## Exercise
A verbatim copy of every record is required, and no pictures should be included.

## Dataset
● ● ●

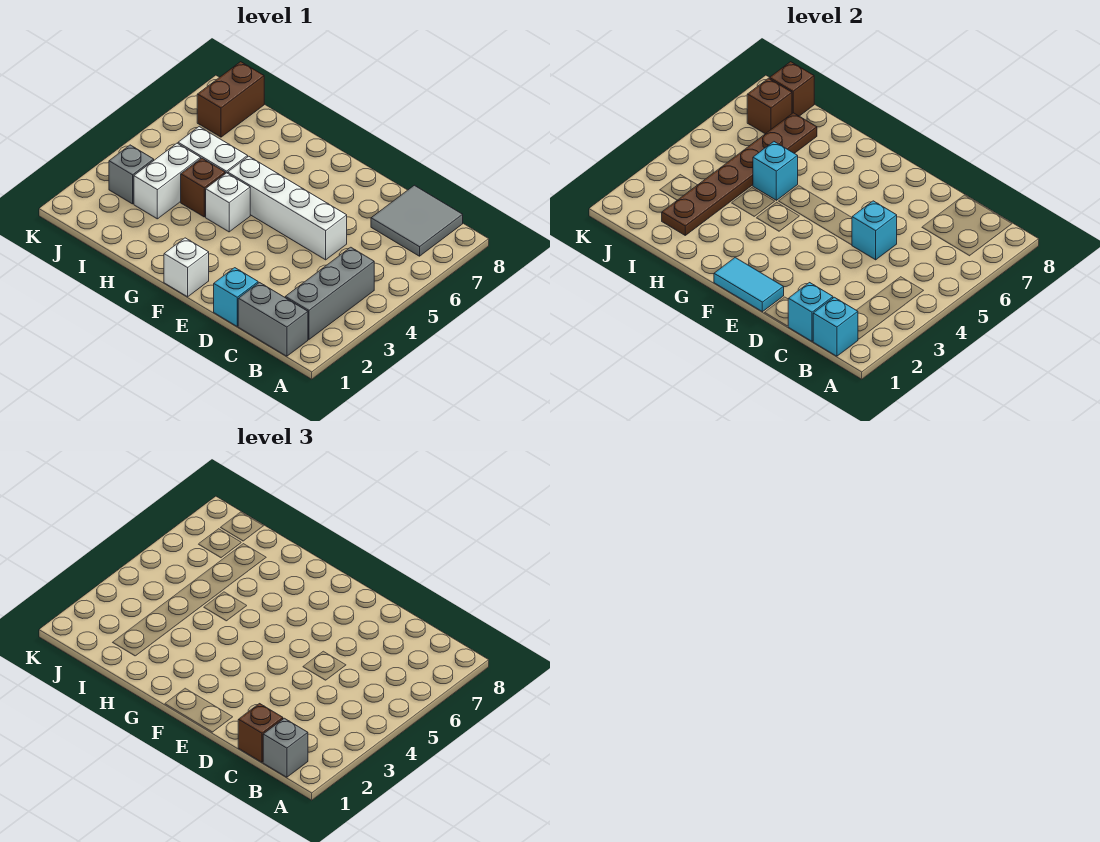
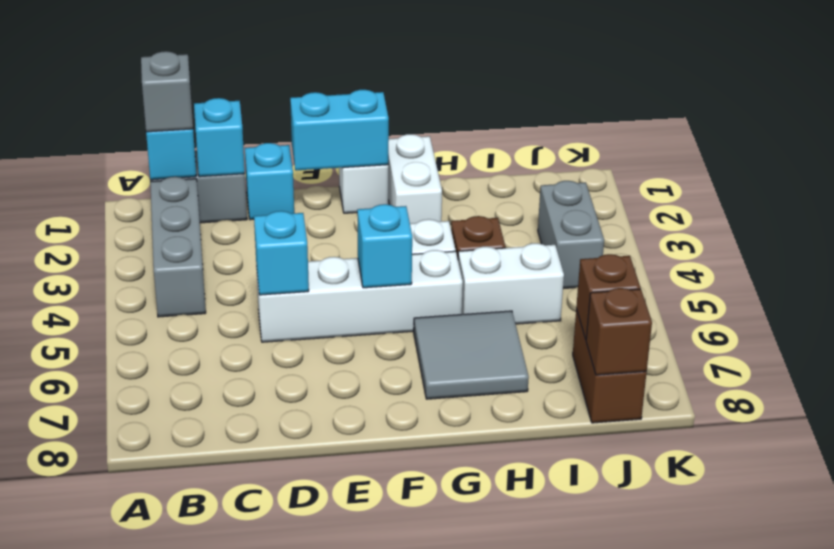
grey tile B7:C8 level 1 -> grey tile G6:H7 level 1
brown brick C1 level 3 -> none
cyan tile E1:F1 level 2 -> cyan brick E1:F1 level 2
cyan brick H5 level 2 -> cyan brick F5 level 2
brown plate I2:I7 level 2 -> none
white brick I3:I4 level 1 -> white brick G1:G2 level 1
grey brick J3 level 1 -> grey brick J3:J4 level 1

● ● ●

## Written reply
grey tile B7:C8 level 1 -> grey tile G6:H7 level 1
brown brick C1 level 3 -> none
cyan tile E1:F1 level 2 -> cyan brick E1:F1 level 2
cyan brick H5 level 2 -> cyan brick F5 level 2
brown plate I2:I7 level 2 -> none
white brick I3:I4 level 1 -> white brick G1:G2 level 1
grey brick J3 level 1 -> grey brick J3:J4 level 1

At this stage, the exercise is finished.